Segment Open
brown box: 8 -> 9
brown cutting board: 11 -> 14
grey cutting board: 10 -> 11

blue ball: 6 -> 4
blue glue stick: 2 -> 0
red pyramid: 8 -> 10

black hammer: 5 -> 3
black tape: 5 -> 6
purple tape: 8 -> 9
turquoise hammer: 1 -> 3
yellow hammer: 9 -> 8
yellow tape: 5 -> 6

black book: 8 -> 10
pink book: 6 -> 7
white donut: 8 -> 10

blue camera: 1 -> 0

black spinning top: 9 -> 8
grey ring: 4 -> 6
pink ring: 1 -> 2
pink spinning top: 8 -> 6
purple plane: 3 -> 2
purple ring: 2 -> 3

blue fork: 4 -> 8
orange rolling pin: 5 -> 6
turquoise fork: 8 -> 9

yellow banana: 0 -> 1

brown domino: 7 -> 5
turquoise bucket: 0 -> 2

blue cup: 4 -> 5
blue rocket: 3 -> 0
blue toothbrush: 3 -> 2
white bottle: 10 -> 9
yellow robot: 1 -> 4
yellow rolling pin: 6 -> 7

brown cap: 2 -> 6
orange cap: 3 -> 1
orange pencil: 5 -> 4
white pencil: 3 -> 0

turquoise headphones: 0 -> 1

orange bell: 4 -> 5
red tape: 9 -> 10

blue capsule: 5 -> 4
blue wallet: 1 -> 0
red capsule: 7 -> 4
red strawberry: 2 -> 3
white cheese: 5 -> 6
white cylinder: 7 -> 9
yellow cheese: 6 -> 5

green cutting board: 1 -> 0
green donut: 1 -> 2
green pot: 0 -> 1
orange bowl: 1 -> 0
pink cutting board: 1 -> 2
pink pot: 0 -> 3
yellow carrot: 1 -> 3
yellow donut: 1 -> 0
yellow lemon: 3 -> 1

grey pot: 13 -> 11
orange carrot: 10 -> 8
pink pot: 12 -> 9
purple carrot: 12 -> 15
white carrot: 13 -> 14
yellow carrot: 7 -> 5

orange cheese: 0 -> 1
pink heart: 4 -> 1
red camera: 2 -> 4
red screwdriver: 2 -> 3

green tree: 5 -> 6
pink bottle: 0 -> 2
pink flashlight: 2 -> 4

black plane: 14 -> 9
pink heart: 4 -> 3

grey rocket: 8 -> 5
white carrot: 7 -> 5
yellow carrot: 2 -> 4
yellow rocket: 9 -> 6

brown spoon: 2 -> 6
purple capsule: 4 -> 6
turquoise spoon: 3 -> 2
Segment Closed
■ Exercise objective:
Check each line of the records for the string "orange" and copy those that have it.

■ Written reply:
orange rolling pin: 5 -> 6
orange cap: 3 -> 1
orange pencil: 5 -> 4
orange bell: 4 -> 5
orange bowl: 1 -> 0
orange carrot: 10 -> 8
orange cheese: 0 -> 1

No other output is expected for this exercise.